┏━━
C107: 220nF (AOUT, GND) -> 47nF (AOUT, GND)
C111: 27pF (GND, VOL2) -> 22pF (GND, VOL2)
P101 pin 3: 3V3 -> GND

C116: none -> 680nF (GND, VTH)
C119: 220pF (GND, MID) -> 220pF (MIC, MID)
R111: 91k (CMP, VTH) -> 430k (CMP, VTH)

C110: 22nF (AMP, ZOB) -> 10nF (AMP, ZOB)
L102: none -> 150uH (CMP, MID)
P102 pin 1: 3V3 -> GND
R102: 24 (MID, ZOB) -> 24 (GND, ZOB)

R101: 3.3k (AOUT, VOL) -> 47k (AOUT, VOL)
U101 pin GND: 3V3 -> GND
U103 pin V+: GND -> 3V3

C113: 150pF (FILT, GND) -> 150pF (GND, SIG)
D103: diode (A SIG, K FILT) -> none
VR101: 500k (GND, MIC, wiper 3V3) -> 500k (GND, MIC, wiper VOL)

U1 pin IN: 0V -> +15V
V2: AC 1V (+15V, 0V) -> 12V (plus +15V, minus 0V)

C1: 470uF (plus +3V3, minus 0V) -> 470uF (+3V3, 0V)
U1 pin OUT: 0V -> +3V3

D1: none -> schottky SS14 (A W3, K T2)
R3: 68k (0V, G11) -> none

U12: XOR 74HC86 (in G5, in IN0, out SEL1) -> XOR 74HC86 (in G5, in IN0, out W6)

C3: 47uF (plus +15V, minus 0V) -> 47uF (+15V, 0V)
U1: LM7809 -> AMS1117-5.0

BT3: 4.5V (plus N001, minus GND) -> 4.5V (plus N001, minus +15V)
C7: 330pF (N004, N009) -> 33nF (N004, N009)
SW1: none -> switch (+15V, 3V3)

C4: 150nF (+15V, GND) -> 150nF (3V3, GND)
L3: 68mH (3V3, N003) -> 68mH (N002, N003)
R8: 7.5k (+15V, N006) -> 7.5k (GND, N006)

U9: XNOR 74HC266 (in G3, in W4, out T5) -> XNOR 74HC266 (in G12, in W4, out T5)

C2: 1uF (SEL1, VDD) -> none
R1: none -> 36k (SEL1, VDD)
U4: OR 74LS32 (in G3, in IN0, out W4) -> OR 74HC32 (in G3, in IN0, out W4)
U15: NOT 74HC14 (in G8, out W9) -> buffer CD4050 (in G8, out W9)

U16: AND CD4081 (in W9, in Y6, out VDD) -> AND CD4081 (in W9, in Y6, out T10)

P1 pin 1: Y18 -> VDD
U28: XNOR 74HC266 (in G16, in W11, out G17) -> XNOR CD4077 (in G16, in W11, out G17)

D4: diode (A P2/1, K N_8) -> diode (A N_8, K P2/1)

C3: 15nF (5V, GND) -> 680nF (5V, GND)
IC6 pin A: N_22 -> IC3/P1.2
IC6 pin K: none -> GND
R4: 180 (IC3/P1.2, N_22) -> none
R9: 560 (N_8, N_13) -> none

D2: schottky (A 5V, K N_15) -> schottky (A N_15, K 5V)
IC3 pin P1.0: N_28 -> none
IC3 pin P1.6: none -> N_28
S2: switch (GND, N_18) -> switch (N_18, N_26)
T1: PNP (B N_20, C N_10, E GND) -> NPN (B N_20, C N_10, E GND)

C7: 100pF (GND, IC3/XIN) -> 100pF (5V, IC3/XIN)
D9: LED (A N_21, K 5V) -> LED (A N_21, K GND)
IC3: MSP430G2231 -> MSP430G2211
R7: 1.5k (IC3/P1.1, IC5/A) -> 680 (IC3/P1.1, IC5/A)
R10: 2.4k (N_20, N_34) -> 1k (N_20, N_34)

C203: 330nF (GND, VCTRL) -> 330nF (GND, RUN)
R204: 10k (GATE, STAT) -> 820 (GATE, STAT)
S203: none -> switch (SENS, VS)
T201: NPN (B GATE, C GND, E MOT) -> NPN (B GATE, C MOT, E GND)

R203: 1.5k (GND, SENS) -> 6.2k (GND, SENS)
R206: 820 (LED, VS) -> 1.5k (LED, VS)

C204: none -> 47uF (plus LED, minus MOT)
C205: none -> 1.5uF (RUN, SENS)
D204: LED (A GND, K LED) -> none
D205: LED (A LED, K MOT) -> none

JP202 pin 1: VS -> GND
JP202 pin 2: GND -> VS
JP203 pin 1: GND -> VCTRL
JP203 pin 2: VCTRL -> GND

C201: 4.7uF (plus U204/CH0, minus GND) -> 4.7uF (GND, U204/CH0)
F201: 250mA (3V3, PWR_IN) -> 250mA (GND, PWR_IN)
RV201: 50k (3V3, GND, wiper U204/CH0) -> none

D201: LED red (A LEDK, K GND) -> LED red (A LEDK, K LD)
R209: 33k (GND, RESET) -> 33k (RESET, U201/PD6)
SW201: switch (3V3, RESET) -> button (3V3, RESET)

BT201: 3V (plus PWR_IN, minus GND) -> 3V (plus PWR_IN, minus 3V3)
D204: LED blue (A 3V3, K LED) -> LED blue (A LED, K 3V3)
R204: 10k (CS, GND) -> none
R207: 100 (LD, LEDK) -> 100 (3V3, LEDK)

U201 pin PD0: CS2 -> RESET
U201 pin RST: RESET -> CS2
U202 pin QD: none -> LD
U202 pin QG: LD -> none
┗━━
Exercise prompt: Retype the records above from the very first line down to the line with "U12: XOR 74HC86", keeping both of those lines. Include nothing beyond them.

Answer to the problem:
C107: 220nF (AOUT, GND) -> 47nF (AOUT, GND)
C111: 27pF (GND, VOL2) -> 22pF (GND, VOL2)
P101 pin 3: 3V3 -> GND

C116: none -> 680nF (GND, VTH)
C119: 220pF (GND, MID) -> 220pF (MIC, MID)
R111: 91k (CMP, VTH) -> 430k (CMP, VTH)

C110: 22nF (AMP, ZOB) -> 10nF (AMP, ZOB)
L102: none -> 150uH (CMP, MID)
P102 pin 1: 3V3 -> GND
R102: 24 (MID, ZOB) -> 24 (GND, ZOB)

R101: 3.3k (AOUT, VOL) -> 47k (AOUT, VOL)
U101 pin GND: 3V3 -> GND
U103 pin V+: GND -> 3V3

C113: 150pF (FILT, GND) -> 150pF (GND, SIG)
D103: diode (A SIG, K FILT) -> none
VR101: 500k (GND, MIC, wiper 3V3) -> 500k (GND, MIC, wiper VOL)

U1 pin IN: 0V -> +15V
V2: AC 1V (+15V, 0V) -> 12V (plus +15V, minus 0V)

C1: 470uF (plus +3V3, minus 0V) -> 470uF (+3V3, 0V)
U1 pin OUT: 0V -> +3V3

D1: none -> schottky SS14 (A W3, K T2)
R3: 68k (0V, G11) -> none

U12: XOR 74HC86 (in G5, in IN0, out SEL1) -> XOR 74HC86 (in G5, in IN0, out W6)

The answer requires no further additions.